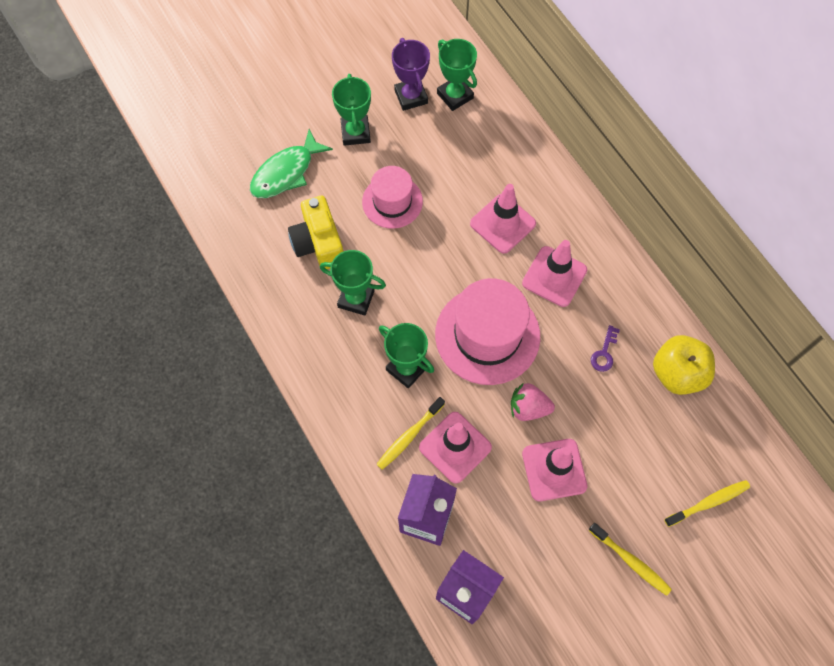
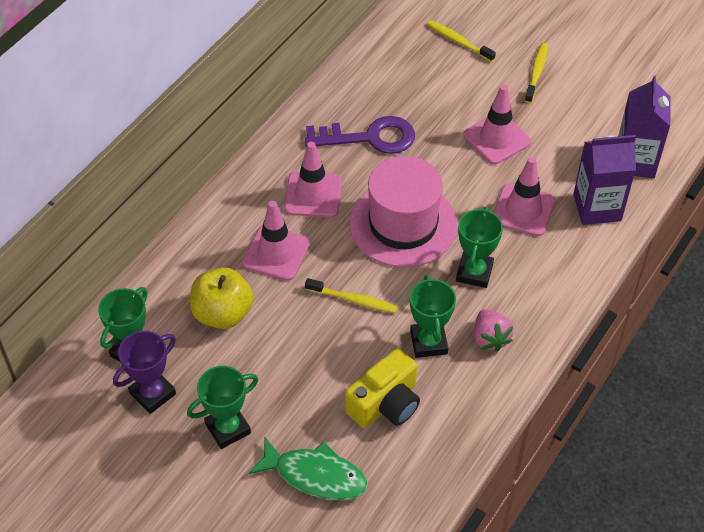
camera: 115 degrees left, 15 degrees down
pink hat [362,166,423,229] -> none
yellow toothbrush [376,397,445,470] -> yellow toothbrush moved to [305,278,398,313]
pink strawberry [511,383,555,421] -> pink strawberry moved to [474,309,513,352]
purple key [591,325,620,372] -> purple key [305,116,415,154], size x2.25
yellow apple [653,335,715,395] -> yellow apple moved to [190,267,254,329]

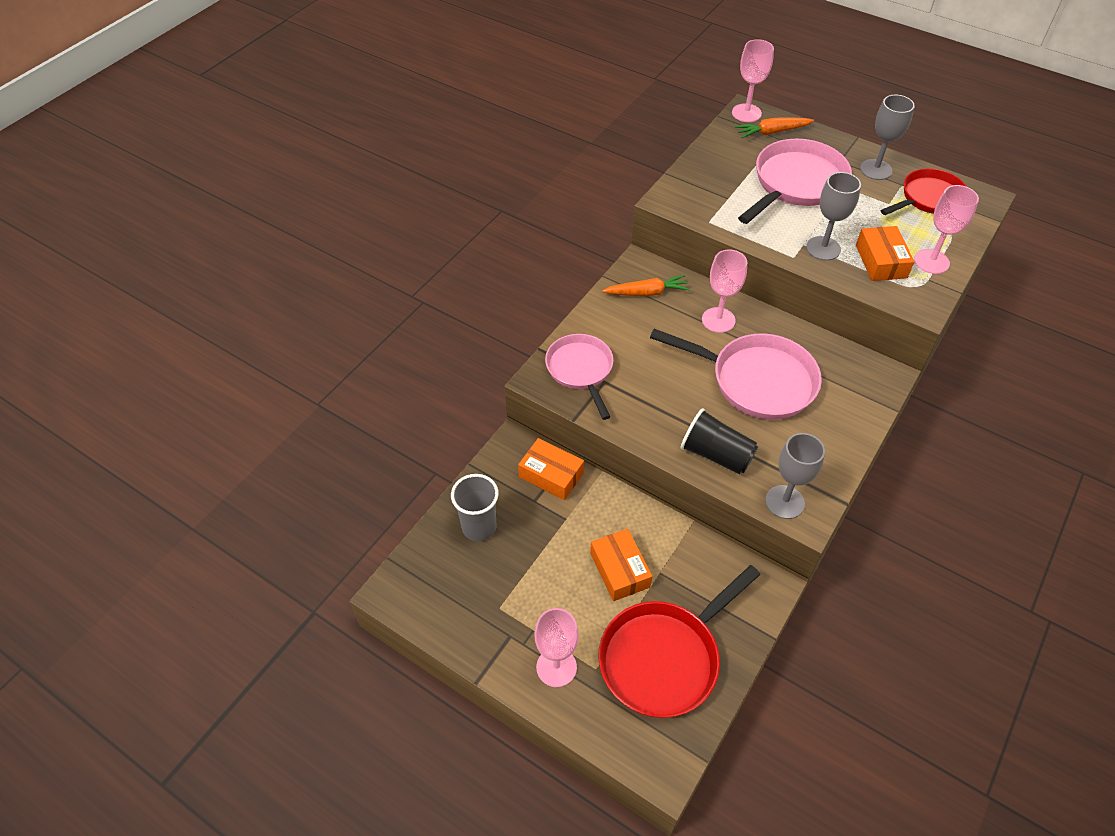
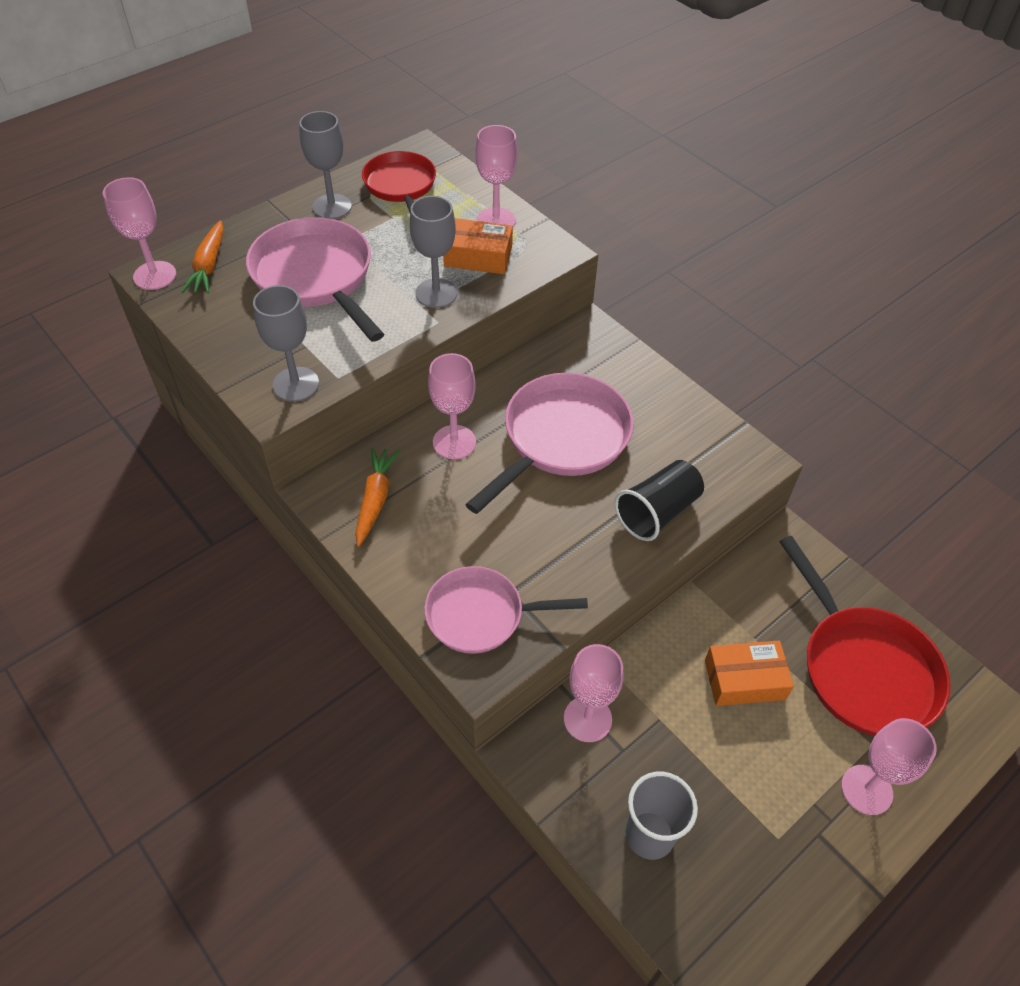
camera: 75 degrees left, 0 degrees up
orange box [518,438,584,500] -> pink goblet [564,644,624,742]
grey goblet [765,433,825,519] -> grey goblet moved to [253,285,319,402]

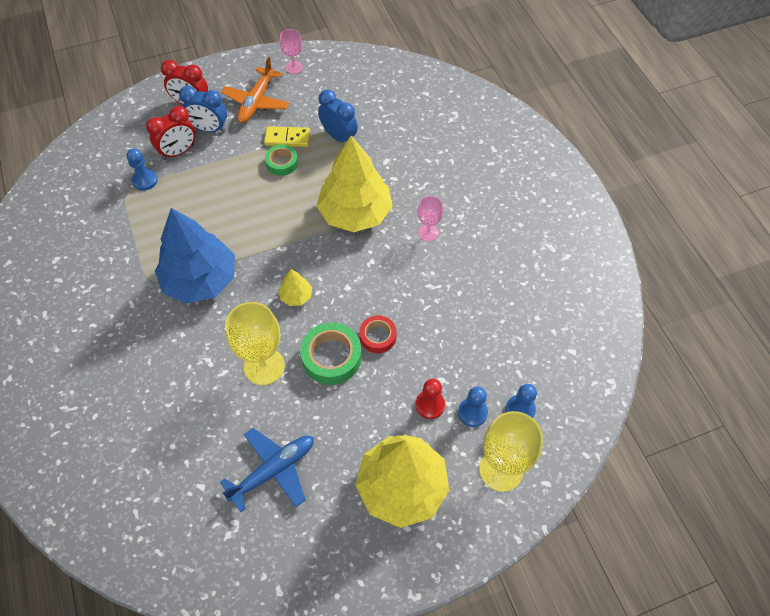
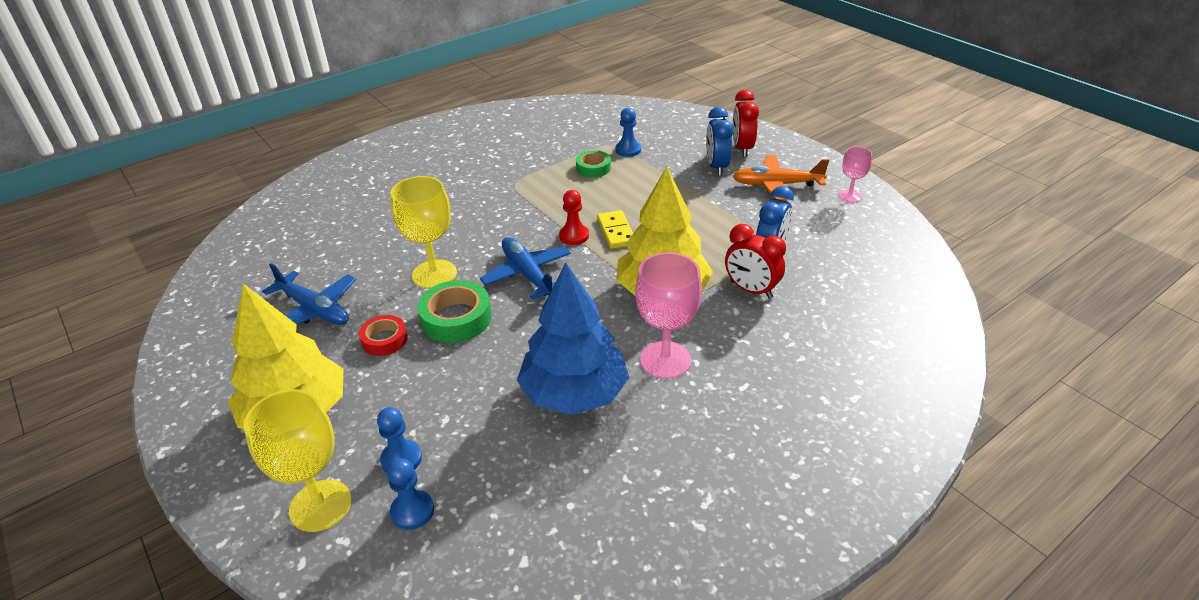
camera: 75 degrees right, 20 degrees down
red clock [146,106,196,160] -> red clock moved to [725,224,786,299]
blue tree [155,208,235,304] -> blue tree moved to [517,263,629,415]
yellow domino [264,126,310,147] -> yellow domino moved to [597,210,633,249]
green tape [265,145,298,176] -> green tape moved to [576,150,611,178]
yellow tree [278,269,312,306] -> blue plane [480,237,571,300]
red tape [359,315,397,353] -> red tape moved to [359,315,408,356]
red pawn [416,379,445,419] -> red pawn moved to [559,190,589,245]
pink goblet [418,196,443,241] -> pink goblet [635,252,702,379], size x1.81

· · · · · · ·

Task statement: Please retype the records above starting with the line that contains "camera: 75 degrees right, 20 degrees down" and stopping after the last line, changing nothing.

Response:
camera: 75 degrees right, 20 degrees down
red clock [146,106,196,160] -> red clock moved to [725,224,786,299]
blue tree [155,208,235,304] -> blue tree moved to [517,263,629,415]
yellow domino [264,126,310,147] -> yellow domino moved to [597,210,633,249]
green tape [265,145,298,176] -> green tape moved to [576,150,611,178]
yellow tree [278,269,312,306] -> blue plane [480,237,571,300]
red tape [359,315,397,353] -> red tape moved to [359,315,408,356]
red pawn [416,379,445,419] -> red pawn moved to [559,190,589,245]
pink goblet [418,196,443,241] -> pink goblet [635,252,702,379], size x1.81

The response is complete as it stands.